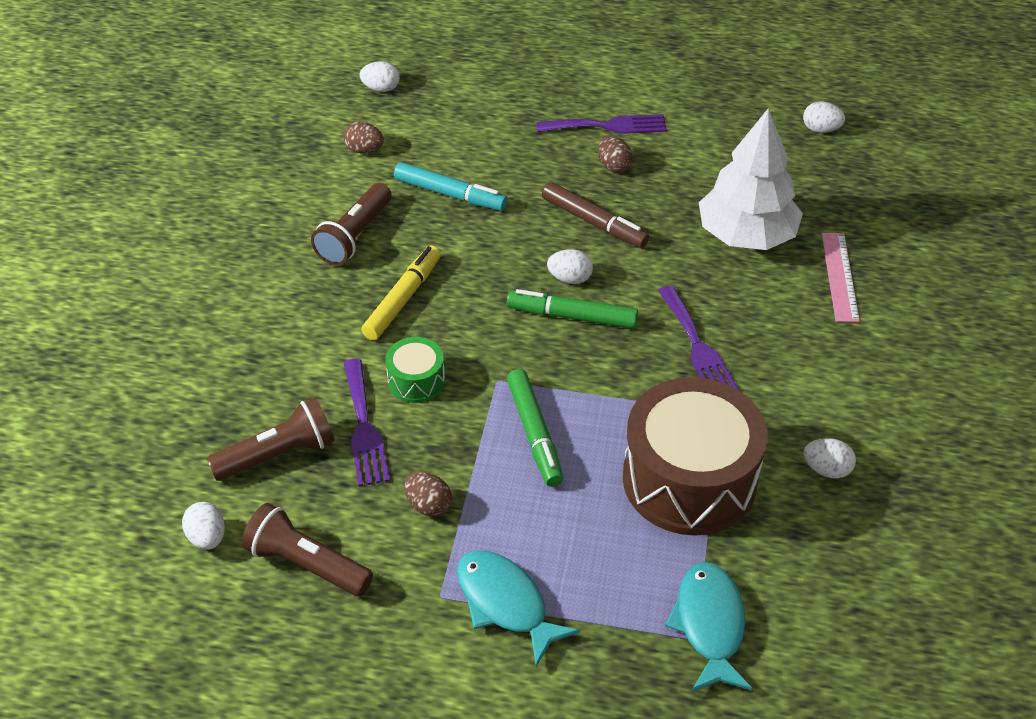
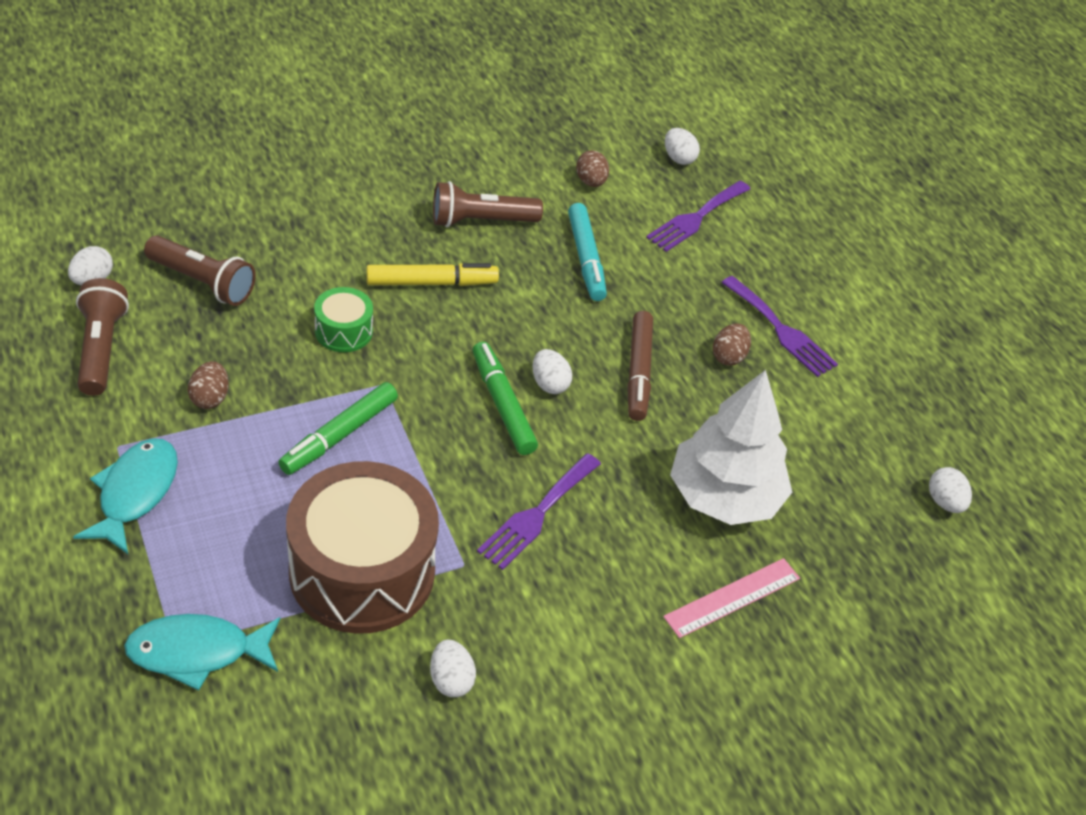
camera: 50 degrees right, 0 degrees up
purple fork [344,359,390,486] -> purple fork moved to [646,181,750,252]
turquoise fish [665,562,753,692] -> turquoise fish turned 150 degrees counterclockwise [124,614,280,691]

What you need to do: Using the listing above, report each line that mentions the word "degrees".

Reply to the exercise:
camera: 50 degrees right, 0 degrees up
turquoise fish [665,562,753,692] -> turquoise fish turned 150 degrees counterclockwise [124,614,280,691]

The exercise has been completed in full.